YOUR GOAL:
Given the material below, return only the lines starting at the line with "(402, 321) = (408, 277): pink" and ending at the line with "(481, 164) = (629, 137): green", exactly as they appear.
▬▬▬
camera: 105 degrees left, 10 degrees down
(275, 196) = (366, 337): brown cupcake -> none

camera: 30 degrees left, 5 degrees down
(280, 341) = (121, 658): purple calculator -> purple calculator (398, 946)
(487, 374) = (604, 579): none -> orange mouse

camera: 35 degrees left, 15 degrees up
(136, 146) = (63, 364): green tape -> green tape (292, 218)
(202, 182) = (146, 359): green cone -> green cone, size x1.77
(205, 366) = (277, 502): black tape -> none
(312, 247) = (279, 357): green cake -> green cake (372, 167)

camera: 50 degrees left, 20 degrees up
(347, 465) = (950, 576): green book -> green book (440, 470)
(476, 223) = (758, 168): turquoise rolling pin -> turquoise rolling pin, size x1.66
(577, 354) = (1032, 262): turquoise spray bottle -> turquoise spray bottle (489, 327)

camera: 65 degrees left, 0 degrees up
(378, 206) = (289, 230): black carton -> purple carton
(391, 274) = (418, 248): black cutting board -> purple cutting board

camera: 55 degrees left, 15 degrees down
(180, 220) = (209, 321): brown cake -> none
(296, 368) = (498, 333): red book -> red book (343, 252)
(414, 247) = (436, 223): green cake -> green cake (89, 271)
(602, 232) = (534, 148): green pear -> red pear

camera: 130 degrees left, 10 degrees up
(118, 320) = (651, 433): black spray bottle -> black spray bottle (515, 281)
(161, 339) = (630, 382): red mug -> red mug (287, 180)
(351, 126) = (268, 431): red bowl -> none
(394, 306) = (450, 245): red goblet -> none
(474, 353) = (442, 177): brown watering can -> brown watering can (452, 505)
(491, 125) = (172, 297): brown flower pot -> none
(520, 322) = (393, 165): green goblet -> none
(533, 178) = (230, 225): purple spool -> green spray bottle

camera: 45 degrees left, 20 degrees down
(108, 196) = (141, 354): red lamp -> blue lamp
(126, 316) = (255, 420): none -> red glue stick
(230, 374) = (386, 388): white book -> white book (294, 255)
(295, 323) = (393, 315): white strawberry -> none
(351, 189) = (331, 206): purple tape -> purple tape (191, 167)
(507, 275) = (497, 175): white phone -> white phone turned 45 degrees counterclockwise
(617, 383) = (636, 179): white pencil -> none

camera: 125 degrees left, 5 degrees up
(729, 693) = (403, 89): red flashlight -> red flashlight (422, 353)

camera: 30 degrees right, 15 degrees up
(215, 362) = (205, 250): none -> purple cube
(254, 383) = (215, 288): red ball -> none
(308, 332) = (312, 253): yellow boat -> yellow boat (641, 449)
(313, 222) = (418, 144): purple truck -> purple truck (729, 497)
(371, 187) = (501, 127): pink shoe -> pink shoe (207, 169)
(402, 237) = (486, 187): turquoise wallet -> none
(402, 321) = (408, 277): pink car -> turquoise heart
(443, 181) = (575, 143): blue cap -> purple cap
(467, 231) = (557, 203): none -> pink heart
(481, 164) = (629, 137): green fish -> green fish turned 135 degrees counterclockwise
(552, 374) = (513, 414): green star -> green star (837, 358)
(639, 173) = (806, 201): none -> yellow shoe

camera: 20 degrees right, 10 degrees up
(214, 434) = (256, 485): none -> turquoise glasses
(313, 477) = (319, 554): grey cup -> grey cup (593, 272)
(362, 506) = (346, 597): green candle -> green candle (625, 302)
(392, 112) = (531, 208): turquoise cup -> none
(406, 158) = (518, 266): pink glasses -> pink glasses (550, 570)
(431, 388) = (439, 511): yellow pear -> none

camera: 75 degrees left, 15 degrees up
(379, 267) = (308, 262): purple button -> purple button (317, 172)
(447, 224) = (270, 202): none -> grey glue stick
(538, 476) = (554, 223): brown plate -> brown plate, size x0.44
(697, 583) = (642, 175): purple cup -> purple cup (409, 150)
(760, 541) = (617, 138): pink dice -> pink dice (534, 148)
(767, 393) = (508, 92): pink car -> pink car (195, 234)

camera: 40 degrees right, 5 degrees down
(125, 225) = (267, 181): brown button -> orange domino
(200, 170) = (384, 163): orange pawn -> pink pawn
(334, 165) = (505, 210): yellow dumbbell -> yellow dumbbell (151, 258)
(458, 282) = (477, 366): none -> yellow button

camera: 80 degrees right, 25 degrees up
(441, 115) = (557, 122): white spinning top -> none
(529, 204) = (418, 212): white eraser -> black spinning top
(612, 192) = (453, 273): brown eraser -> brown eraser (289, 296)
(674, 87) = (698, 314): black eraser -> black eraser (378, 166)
▬▬▬
ANSWER TO THIS EXERCISE:
(402, 321) = (408, 277): pink car -> turquoise heart
(443, 181) = (575, 143): blue cap -> purple cap
(467, 231) = (557, 203): none -> pink heart
(481, 164) = (629, 137): green fish -> green fish turned 135 degrees counterclockwise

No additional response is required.